** Required action **
Leaving out the pictures, retype exactly the lines from the one holding "IMU pin INT: TX -> RX" through the end of the material.

------------

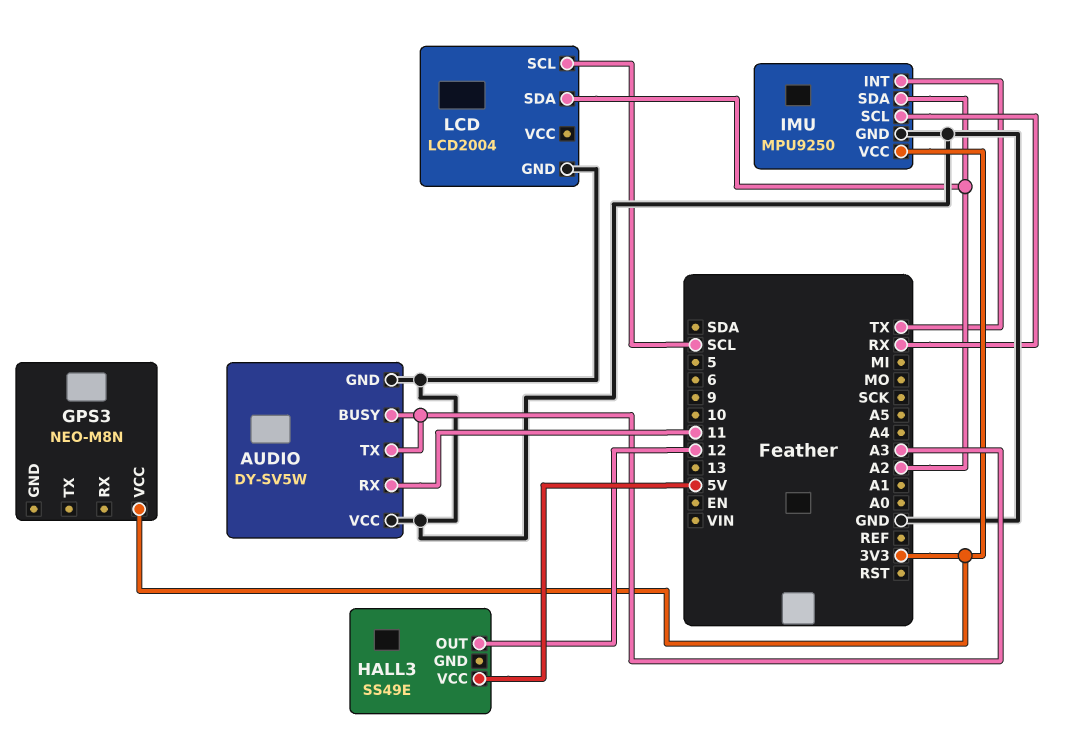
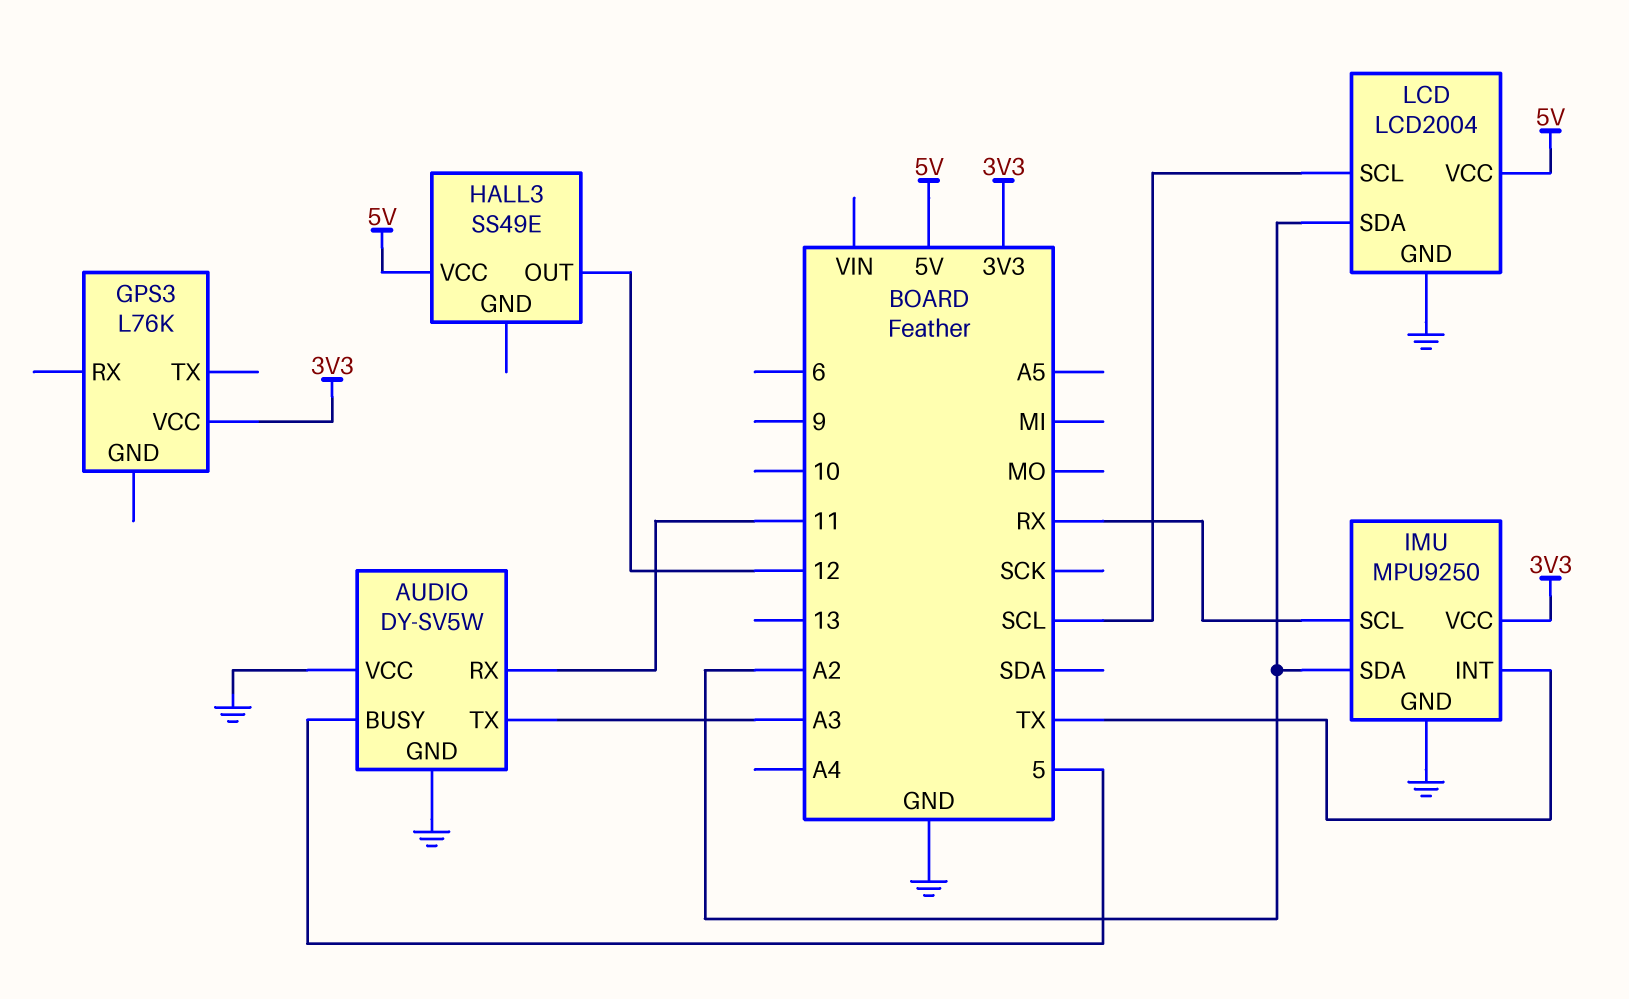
AUDIO pin BUSY: A3 -> 5
GPS3: NEO-M8N -> L76K
LCD pin VCC: none -> 5V

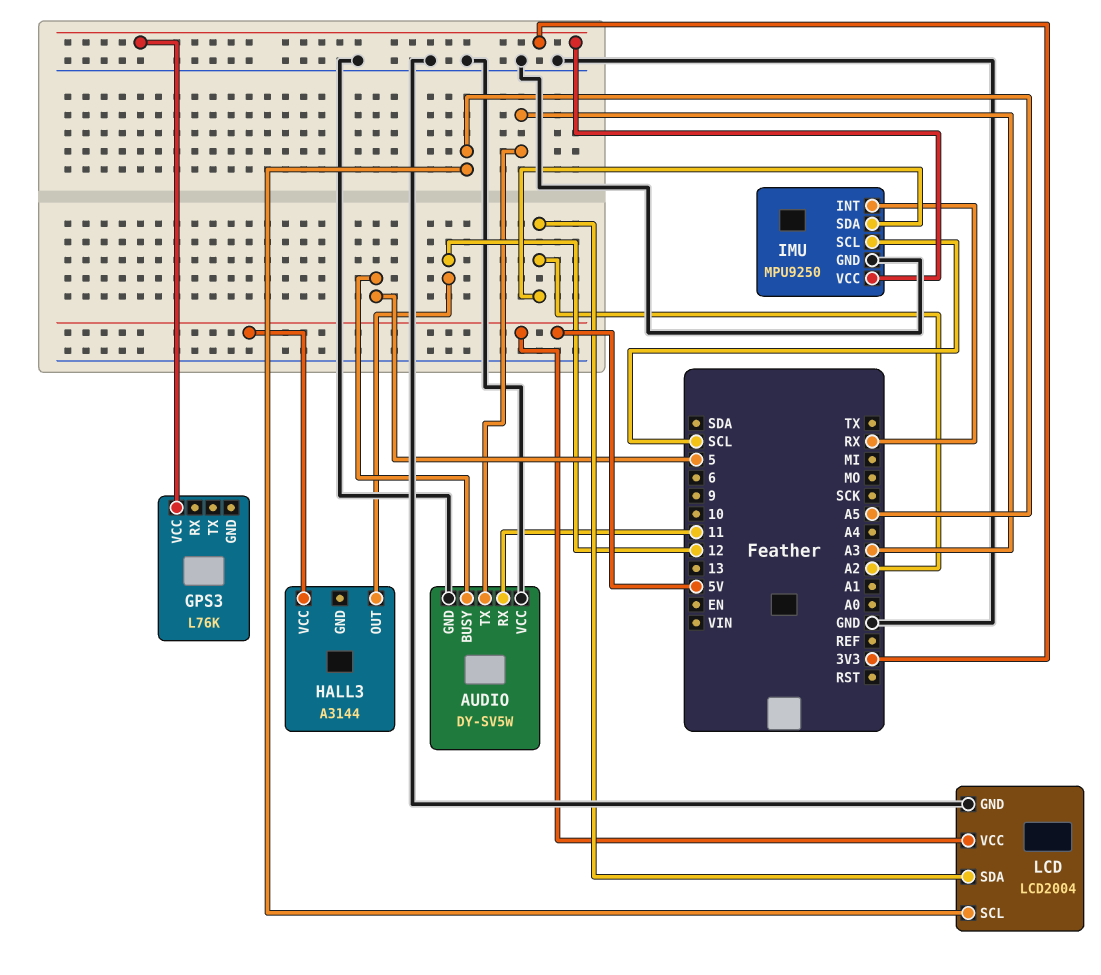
HALL3: SS49E -> A3144
IMU pin INT: TX -> RX
IMU pin SCL: RX -> SCL
LCD pin SCL: SCL -> A5

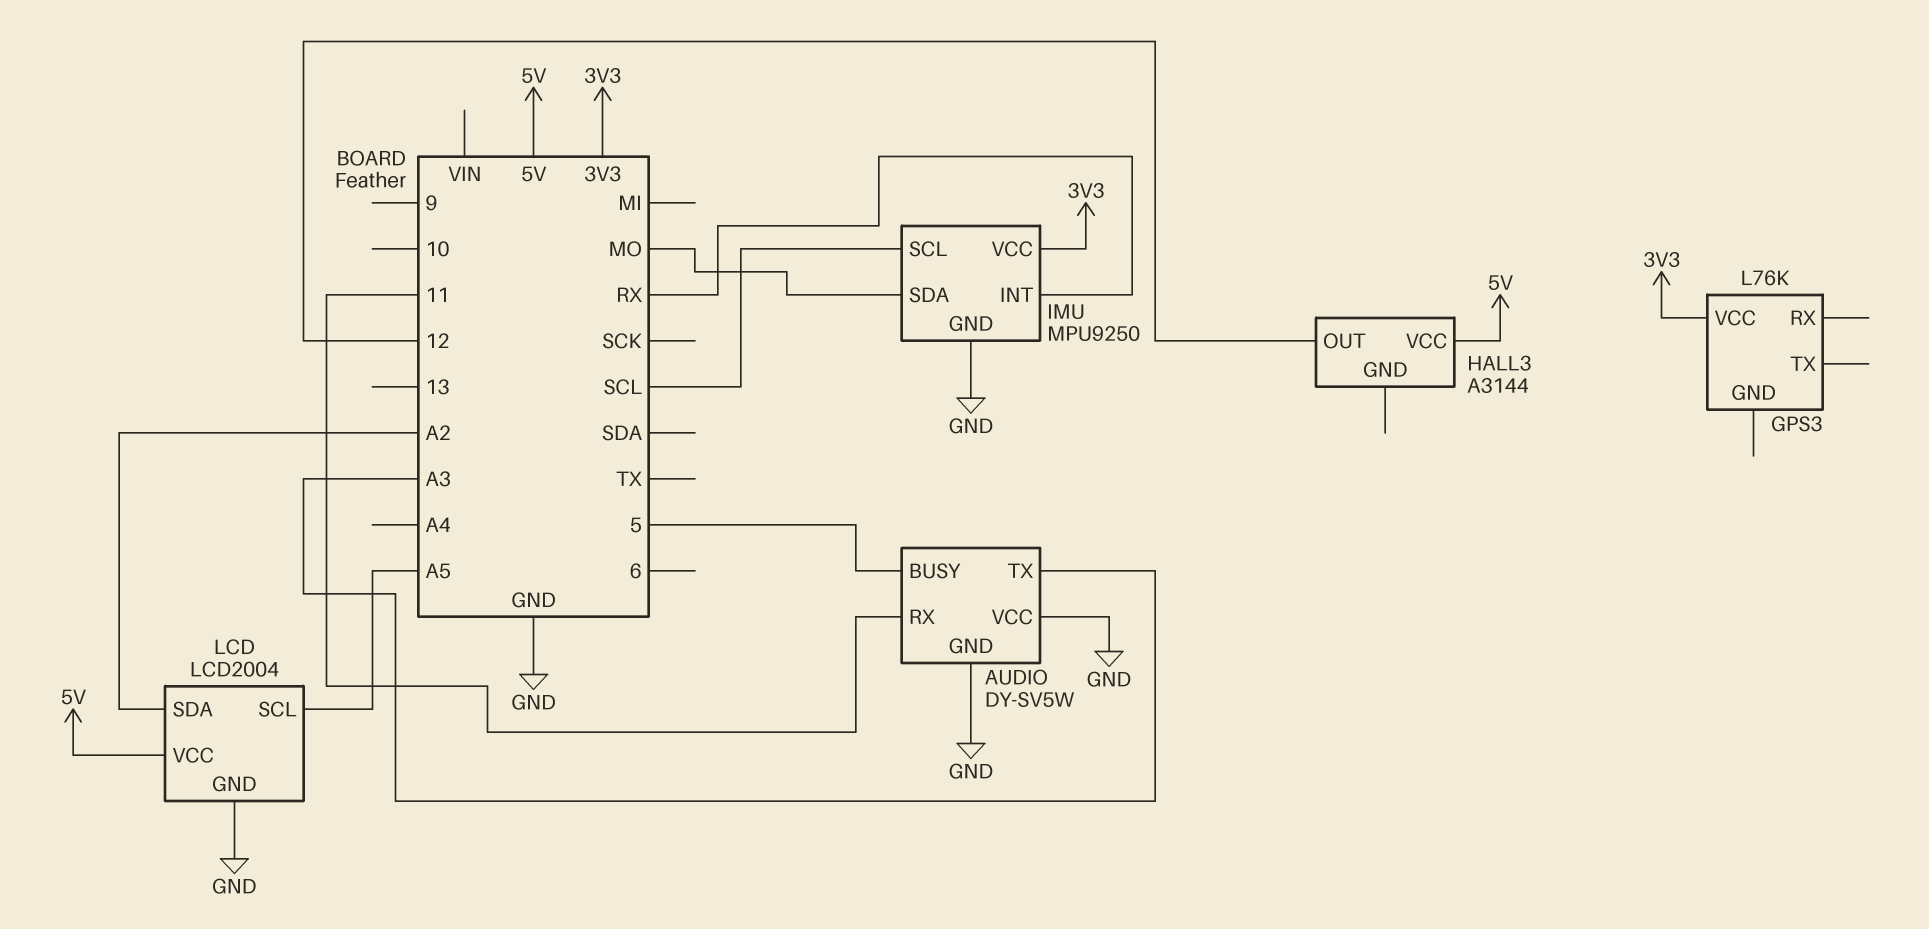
IMU pin SDA: A2 -> MO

------------

** Written response **
IMU pin INT: TX -> RX
IMU pin SCL: RX -> SCL
LCD pin SCL: SCL -> A5

IMU pin SDA: A2 -> MO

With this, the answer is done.